Edit tracking data
= = = = =

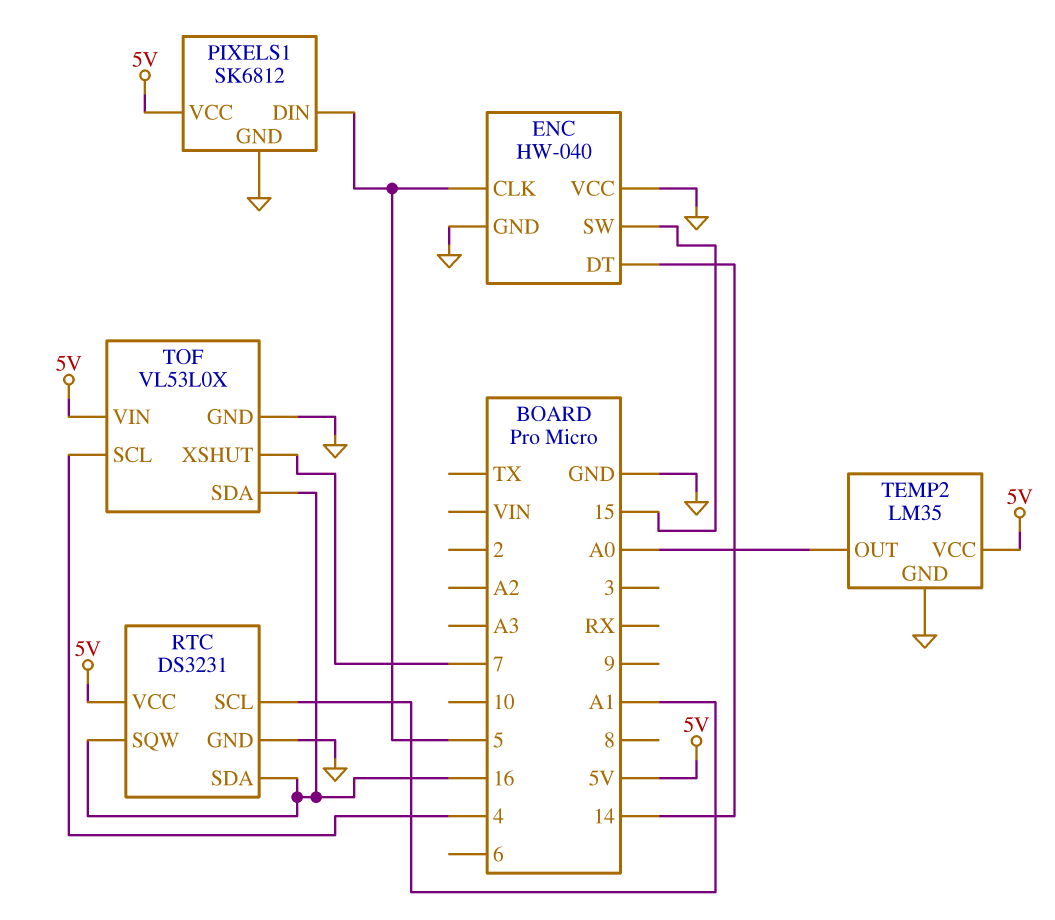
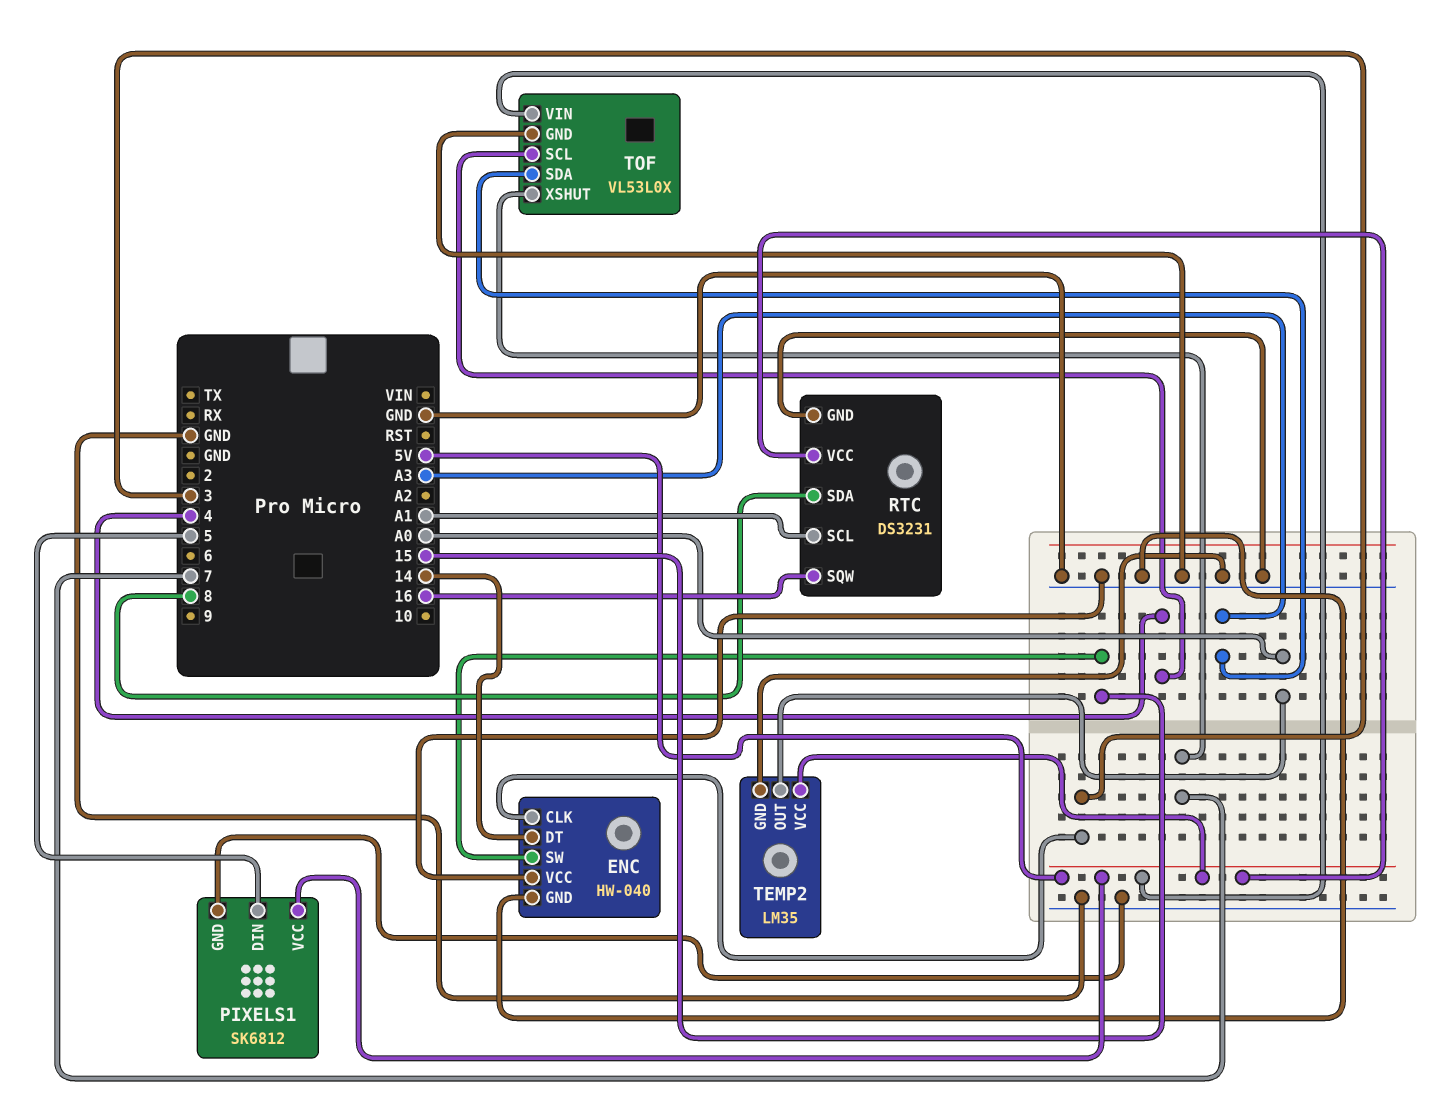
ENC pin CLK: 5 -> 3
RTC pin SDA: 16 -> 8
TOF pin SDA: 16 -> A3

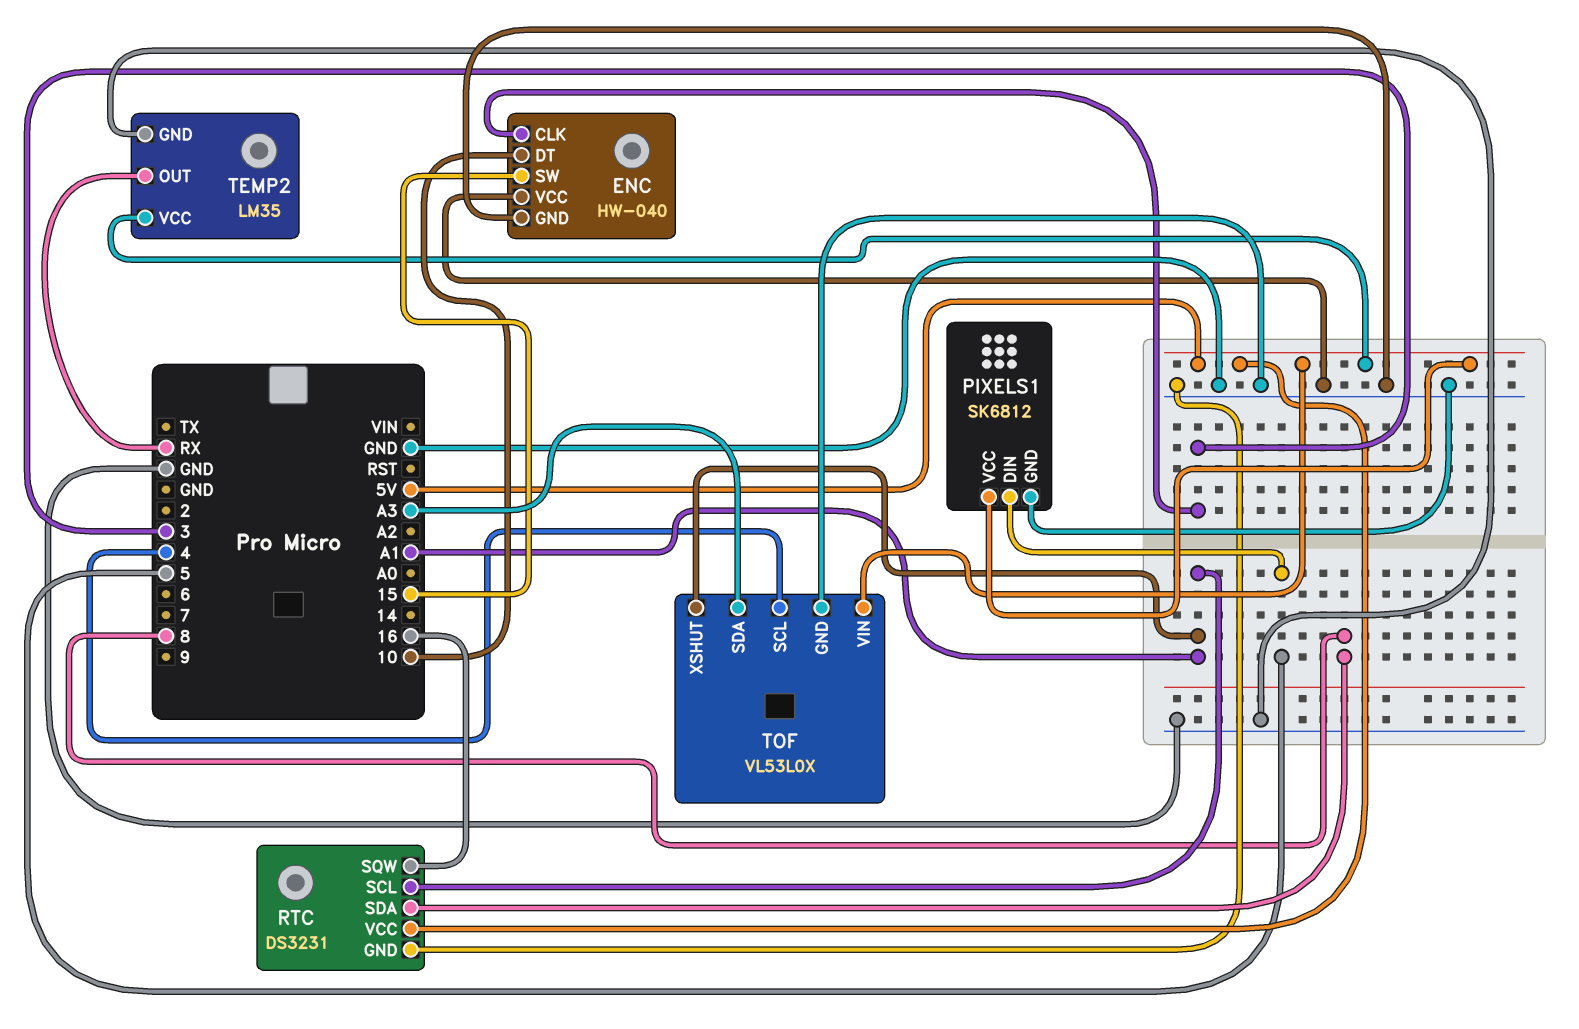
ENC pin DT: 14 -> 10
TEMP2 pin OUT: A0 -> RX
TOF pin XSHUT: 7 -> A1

= = = = =

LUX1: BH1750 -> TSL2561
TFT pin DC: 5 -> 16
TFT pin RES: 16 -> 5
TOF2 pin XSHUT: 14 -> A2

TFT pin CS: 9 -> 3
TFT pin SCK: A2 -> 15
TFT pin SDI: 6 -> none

= = = = =

**What is required**
Set down, exactly as written above, each line from the one with "ENC pin CLK: 5 -> 3" through the one with "TOF pin XSHUT: 7 -> A1", and skip the pictures.

**Answer for this exercise**
ENC pin CLK: 5 -> 3
RTC pin SDA: 16 -> 8
TOF pin SDA: 16 -> A3

ENC pin DT: 14 -> 10
TEMP2 pin OUT: A0 -> RX
TOF pin XSHUT: 7 -> A1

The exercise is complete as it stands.